# [PROBLEM DESCRIPTION]
Transcribe every line of the entries below word for word, leaving out the pictures.
+--
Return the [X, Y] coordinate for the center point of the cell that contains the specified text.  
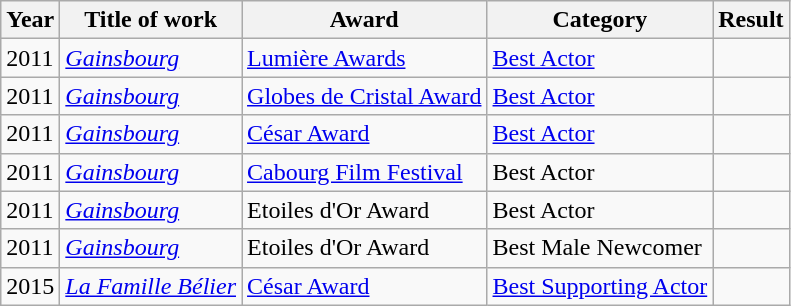
Globes de Cristal Award [364, 96]
Best Male Newcomer [600, 248]
Category [600, 20]
Lumière Awards [364, 58]
Year [30, 20]
La Famille Bélier [151, 286]
Best Supporting Actor [600, 286]
Award [364, 20]
Title of work [151, 20]
2015 [30, 286]
Cabourg Film Festival [364, 172]
Result [751, 20]
Determine the (X, Y) coordinate at the center of the cell enclosing the given text.  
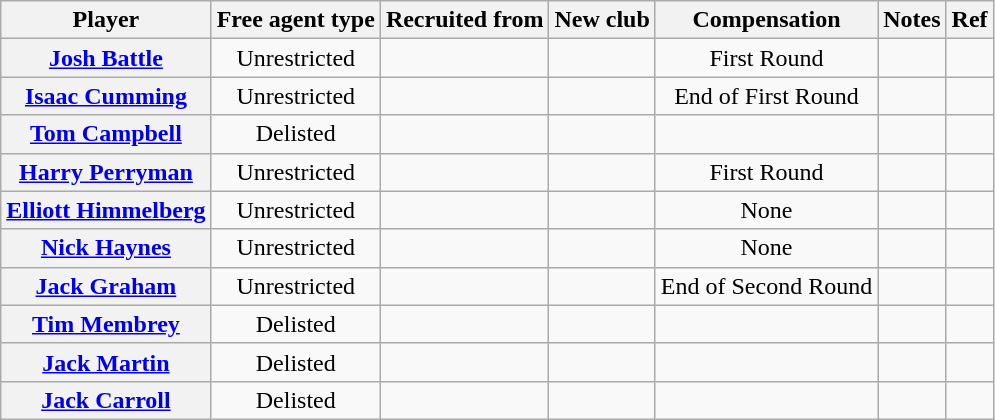
Tom Campbell (106, 134)
Ref (970, 20)
Free agent type (296, 20)
Notes (912, 20)
Tim Membrey (106, 324)
New club (602, 20)
Compensation (766, 20)
End of Second Round (766, 286)
Jack Graham (106, 286)
Jack Martin (106, 362)
Harry Perryman (106, 172)
Isaac Cumming (106, 96)
Elliott Himmelberg (106, 210)
Jack Carroll (106, 400)
Player (106, 20)
Josh Battle (106, 58)
Recruited from (464, 20)
Nick Haynes (106, 248)
End of First Round (766, 96)
Find where the given text appears and provide that cell's center as [x, y] coordinate. 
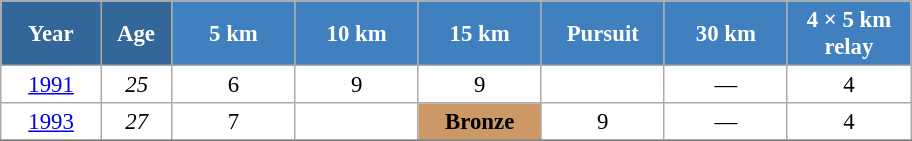
10 km [356, 34]
25 [136, 85]
Pursuit [602, 34]
4 × 5 km relay [848, 34]
5 km [234, 34]
30 km [726, 34]
6 [234, 85]
1993 [52, 122]
27 [136, 122]
Bronze [480, 122]
7 [234, 122]
1991 [52, 85]
15 km [480, 34]
Age [136, 34]
Year [52, 34]
Return the [X, Y] coordinate for the center point of the cell that contains the specified text.  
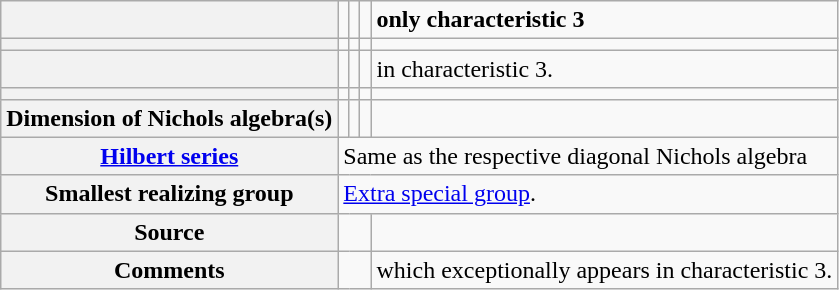
Dimension of Nichols algebra(s) [170, 118]
which exceptionally appears in characteristic 3. [604, 270]
in characteristic 3. [604, 69]
Extra special group. [588, 194]
Same as the respective diagonal Nichols algebra [588, 156]
Hilbert series [170, 156]
Source [170, 232]
Comments [170, 270]
Smallest realizing group [170, 194]
only characteristic 3 [604, 20]
From the cell containing the given text, extract its center point as [x, y] coordinate. 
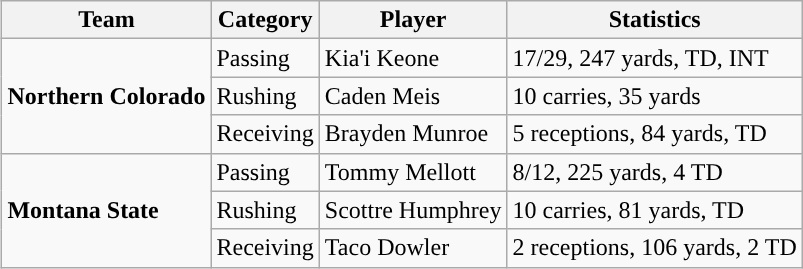
Kia'i Keone [413, 58]
Category [265, 20]
Taco Dowler [413, 248]
Player [413, 20]
Northern Colorado [106, 96]
Team [106, 20]
Tommy Mellott [413, 172]
Scottre Humphrey [413, 210]
10 carries, 35 yards [654, 96]
10 carries, 81 yards, TD [654, 210]
Brayden Munroe [413, 134]
2 receptions, 106 yards, 2 TD [654, 248]
17/29, 247 yards, TD, INT [654, 58]
5 receptions, 84 yards, TD [654, 134]
Statistics [654, 20]
Montana State [106, 210]
8/12, 225 yards, 4 TD [654, 172]
Caden Meis [413, 96]
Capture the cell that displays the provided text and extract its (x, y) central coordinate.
+--
# [EXERCISE OUTPUT]
Return the [X, Y] coordinate for the center point of the cell that contains the specified text.  
Globes de Cristal Award [364, 96]
Best Male Newcomer [600, 248]
Category [600, 20]
Lumière Awards [364, 58]
Year [30, 20]
La Famille Bélier [151, 286]
Best Supporting Actor [600, 286]
Award [364, 20]
Title of work [151, 20]
2015 [30, 286]
Cabourg Film Festival [364, 172]
Result [751, 20]
Determine the (X, Y) coordinate at the center of the cell enclosing the given text.  
Tom Campbell (106, 134)
Ref (970, 20)
Free agent type (296, 20)
Notes (912, 20)
Tim Membrey (106, 324)
New club (602, 20)
Compensation (766, 20)
End of Second Round (766, 286)
Jack Graham (106, 286)
Jack Martin (106, 362)
Harry Perryman (106, 172)
Isaac Cumming (106, 96)
Elliott Himmelberg (106, 210)
Jack Carroll (106, 400)
Player (106, 20)
Josh Battle (106, 58)
Recruited from (464, 20)
Nick Haynes (106, 248)
End of First Round (766, 96)
Find where the given text appears and provide that cell's center as [x, y] coordinate. 
10 km [356, 34]
25 [136, 85]
Pursuit [602, 34]
4 × 5 km relay [848, 34]
5 km [234, 34]
30 km [726, 34]
6 [234, 85]
1993 [52, 122]
27 [136, 122]
Bronze [480, 122]
7 [234, 122]
1991 [52, 85]
15 km [480, 34]
Age [136, 34]
Year [52, 34]
Return the [X, Y] coordinate for the center point of the cell that contains the specified text.  
Dimension of Nichols algebra(s) [170, 118]
which exceptionally appears in characteristic 3. [604, 270]
in characteristic 3. [604, 69]
Extra special group. [588, 194]
Same as the respective diagonal Nichols algebra [588, 156]
Hilbert series [170, 156]
Source [170, 232]
Comments [170, 270]
Smallest realizing group [170, 194]
only characteristic 3 [604, 20]
From the cell containing the given text, extract its center point as [x, y] coordinate. 
Kia'i Keone [413, 58]
Category [265, 20]
Taco Dowler [413, 248]
Player [413, 20]
Northern Colorado [106, 96]
Team [106, 20]
Tommy Mellott [413, 172]
Scottre Humphrey [413, 210]
10 carries, 35 yards [654, 96]
10 carries, 81 yards, TD [654, 210]
Brayden Munroe [413, 134]
2 receptions, 106 yards, 2 TD [654, 248]
17/29, 247 yards, TD, INT [654, 58]
5 receptions, 84 yards, TD [654, 134]
Statistics [654, 20]
Montana State [106, 210]
8/12, 225 yards, 4 TD [654, 172]
Caden Meis [413, 96]
Capture the cell that displays the provided text and extract its (x, y) central coordinate.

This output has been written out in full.